**What needs to be done**
Produce an exact copy of the lines from the line containing "Q3: NMOS BS170" through the last line of the entries below, and only those lines.

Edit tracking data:
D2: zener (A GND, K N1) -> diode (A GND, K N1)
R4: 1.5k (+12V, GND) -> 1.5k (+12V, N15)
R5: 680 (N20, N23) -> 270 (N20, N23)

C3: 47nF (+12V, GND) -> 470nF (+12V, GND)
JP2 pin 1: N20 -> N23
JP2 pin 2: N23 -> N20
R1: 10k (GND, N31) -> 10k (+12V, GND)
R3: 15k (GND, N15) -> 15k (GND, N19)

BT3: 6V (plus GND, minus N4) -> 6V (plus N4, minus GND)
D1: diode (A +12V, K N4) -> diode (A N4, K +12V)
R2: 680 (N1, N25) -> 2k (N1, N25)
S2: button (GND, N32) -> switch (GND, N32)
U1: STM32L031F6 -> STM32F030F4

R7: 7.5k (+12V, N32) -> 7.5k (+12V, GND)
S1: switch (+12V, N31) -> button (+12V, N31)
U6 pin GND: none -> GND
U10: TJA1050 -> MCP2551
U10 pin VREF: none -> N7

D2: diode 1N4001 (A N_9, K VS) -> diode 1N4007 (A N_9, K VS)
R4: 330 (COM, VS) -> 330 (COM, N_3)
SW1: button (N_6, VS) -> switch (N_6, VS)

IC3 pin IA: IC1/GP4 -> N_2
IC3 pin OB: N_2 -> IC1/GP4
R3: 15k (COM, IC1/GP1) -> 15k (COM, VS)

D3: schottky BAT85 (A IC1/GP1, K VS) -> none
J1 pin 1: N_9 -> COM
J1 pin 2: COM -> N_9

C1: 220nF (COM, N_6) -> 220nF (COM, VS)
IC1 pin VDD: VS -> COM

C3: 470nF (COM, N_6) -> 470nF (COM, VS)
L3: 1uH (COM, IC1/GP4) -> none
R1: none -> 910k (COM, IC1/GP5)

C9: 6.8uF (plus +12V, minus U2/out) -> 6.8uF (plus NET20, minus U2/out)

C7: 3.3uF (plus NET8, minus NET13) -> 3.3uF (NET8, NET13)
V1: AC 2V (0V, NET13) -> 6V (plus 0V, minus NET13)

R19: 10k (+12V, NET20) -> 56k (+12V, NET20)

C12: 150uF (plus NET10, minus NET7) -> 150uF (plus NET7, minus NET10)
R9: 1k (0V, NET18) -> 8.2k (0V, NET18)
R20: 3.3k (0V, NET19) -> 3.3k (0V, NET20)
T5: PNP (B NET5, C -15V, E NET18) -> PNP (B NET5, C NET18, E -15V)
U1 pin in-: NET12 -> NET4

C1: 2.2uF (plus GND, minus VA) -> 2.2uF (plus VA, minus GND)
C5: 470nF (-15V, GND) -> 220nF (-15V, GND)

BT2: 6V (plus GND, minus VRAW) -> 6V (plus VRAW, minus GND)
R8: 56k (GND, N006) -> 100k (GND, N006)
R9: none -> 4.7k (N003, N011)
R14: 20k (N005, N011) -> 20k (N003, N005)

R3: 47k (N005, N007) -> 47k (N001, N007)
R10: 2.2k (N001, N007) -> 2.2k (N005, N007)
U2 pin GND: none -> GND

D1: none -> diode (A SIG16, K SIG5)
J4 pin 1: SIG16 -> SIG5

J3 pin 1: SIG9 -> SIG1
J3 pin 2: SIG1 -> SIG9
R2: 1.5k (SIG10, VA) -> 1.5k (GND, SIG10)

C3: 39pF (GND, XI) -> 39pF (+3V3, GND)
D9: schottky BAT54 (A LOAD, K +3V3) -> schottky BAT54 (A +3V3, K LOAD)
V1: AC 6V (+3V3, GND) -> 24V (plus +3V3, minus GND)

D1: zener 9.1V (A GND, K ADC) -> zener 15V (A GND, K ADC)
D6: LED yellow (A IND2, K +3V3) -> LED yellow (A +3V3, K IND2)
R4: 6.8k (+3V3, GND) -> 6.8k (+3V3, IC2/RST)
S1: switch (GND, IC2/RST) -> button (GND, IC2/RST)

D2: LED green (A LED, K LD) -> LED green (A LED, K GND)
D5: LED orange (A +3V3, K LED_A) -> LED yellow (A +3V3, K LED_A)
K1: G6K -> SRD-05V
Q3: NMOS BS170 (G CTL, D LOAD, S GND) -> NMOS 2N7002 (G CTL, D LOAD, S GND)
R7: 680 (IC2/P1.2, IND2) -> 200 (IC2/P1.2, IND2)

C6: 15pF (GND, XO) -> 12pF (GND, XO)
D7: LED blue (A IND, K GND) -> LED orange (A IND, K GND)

**Answer to the exercise**
Q3: NMOS BS170 (G CTL, D LOAD, S GND) -> NMOS 2N7002 (G CTL, D LOAD, S GND)
R7: 680 (IC2/P1.2, IND2) -> 200 (IC2/P1.2, IND2)

C6: 15pF (GND, XO) -> 12pF (GND, XO)
D7: LED blue (A IND, K GND) -> LED orange (A IND, K GND)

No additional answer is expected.